SUPPLIED ENTRIES
--

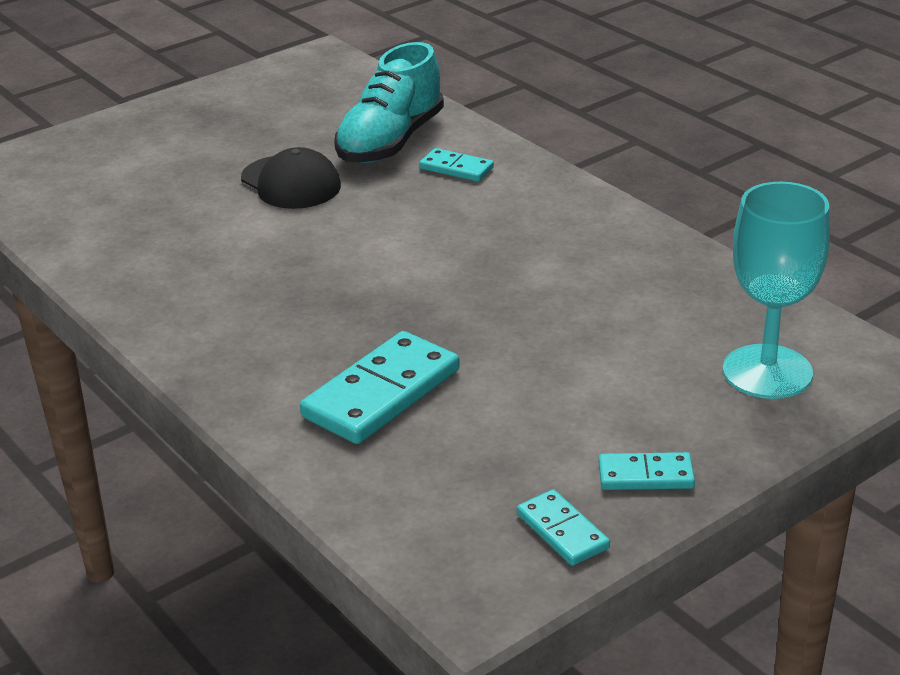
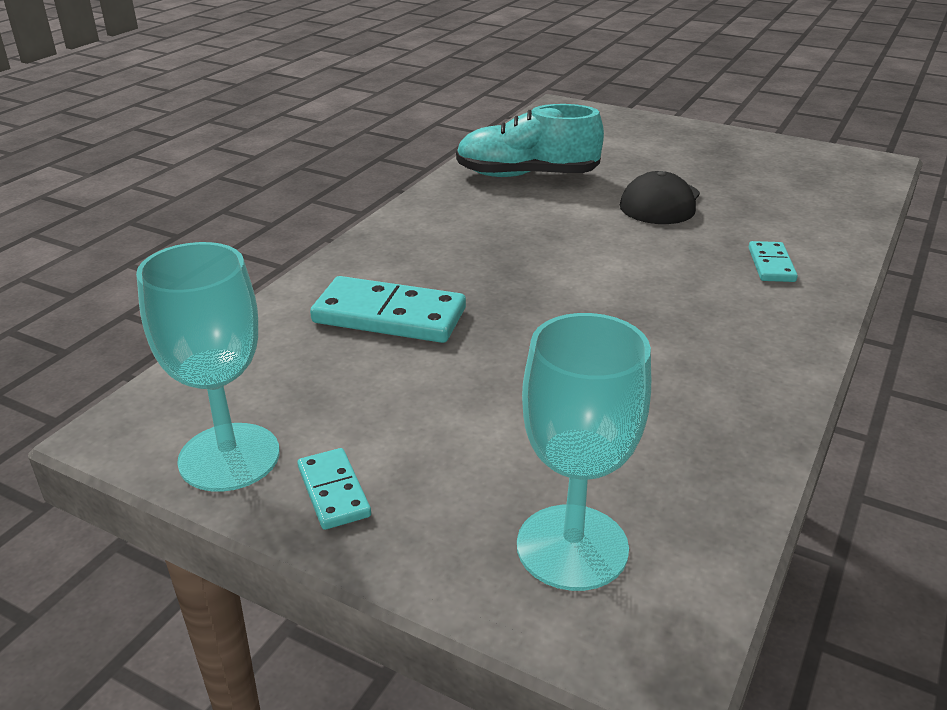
camera: 65 degrees right, 0 degrees up
turquoise shoe [334,42,444,163] -> turquoise shoe moved to [456,104,604,177]
turquoise domino [517,489,610,566] -> turquoise goblet [136,242,280,492]

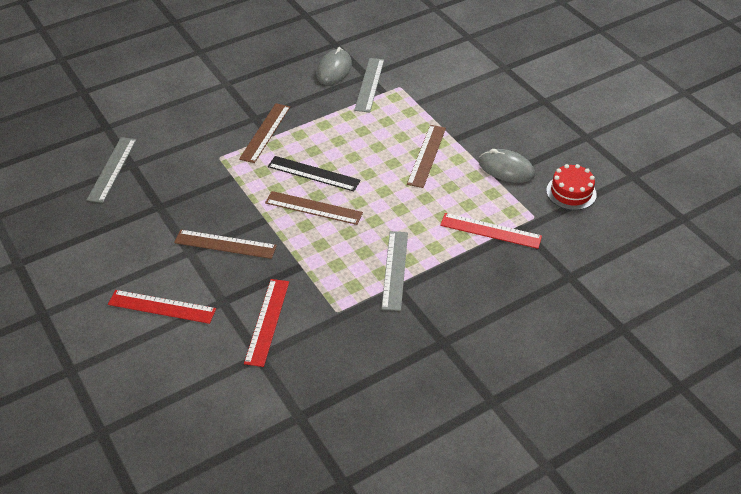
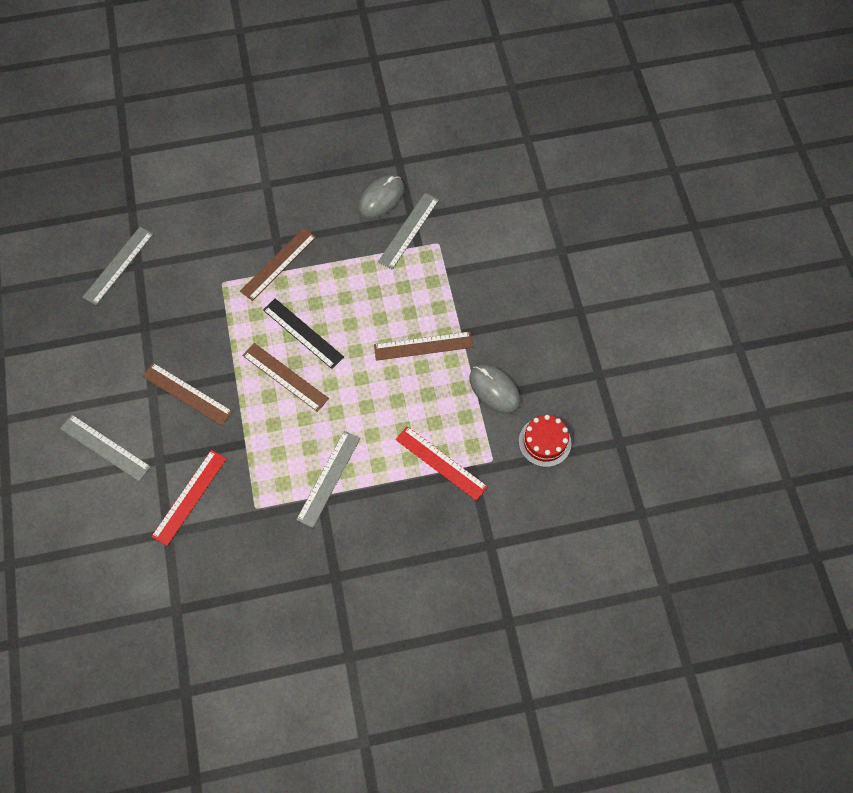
camera: 20 degrees right, 20 degrees up
red ruler [108,290,216,324] -> grey ruler [60,415,151,481]
brown ruler [407,125,446,188] -> brown ruler turned 45 degrees clockwise [374,332,473,361]

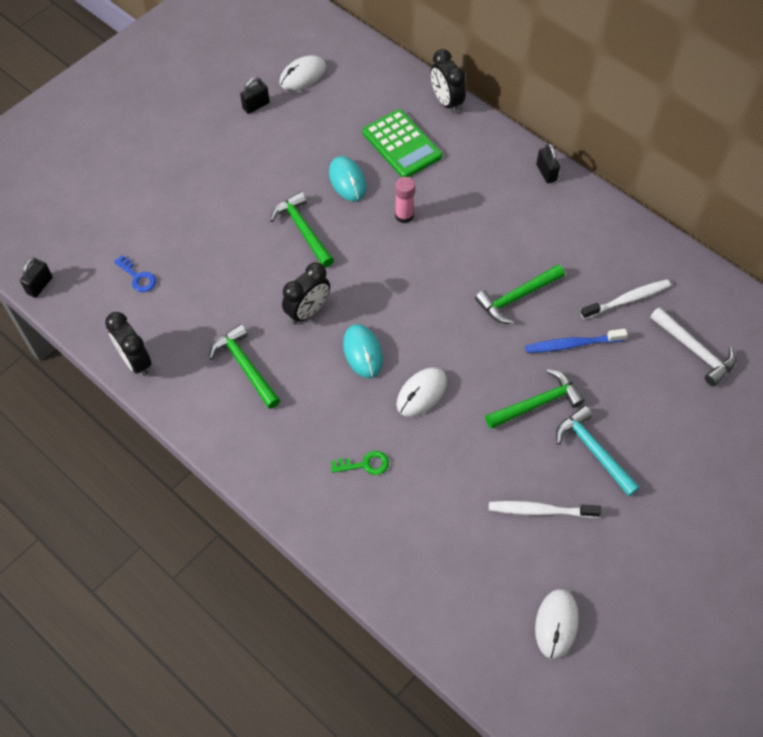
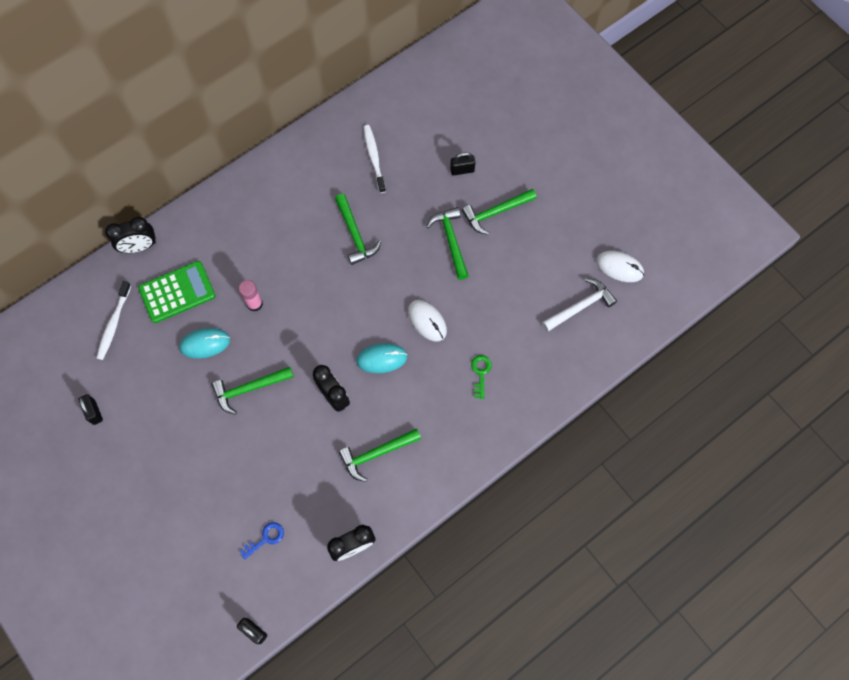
camera: 80 degrees left, 10 degrees up
white mouse [280,56,326,90] -> none
white toothbrush [489,501,601,518] -> white toothbrush moved to [97,281,131,360]
blue toothbrush [525,329,628,353] -> none
black padlock [536,143,560,183] -> black padlock moved to [450,152,475,176]
turquoise hammer [556,406,640,497] -> green hammer [462,189,537,235]
white hammer [650,307,736,386] -> white hammer moved to [542,278,617,332]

--

WORK ITEM
Once you find the line that contains "turquoise shoe [334,42,444,163]", give it again along with every later line through the end of the data, word for word, minus the pictures.

EXERCISE OUTPUT
turquoise shoe [334,42,444,163] -> turquoise shoe moved to [456,104,604,177]
turquoise domino [517,489,610,566] -> turquoise goblet [136,242,280,492]

camera: 20 degrees right, 20 degrees up
red ruler [108,290,216,324] -> grey ruler [60,415,151,481]
brown ruler [407,125,446,188] -> brown ruler turned 45 degrees clockwise [374,332,473,361]

camera: 80 degrees left, 10 degrees up
white mouse [280,56,326,90] -> none
white toothbrush [489,501,601,518] -> white toothbrush moved to [97,281,131,360]
blue toothbrush [525,329,628,353] -> none
black padlock [536,143,560,183] -> black padlock moved to [450,152,475,176]
turquoise hammer [556,406,640,497] -> green hammer [462,189,537,235]
white hammer [650,307,736,386] -> white hammer moved to [542,278,617,332]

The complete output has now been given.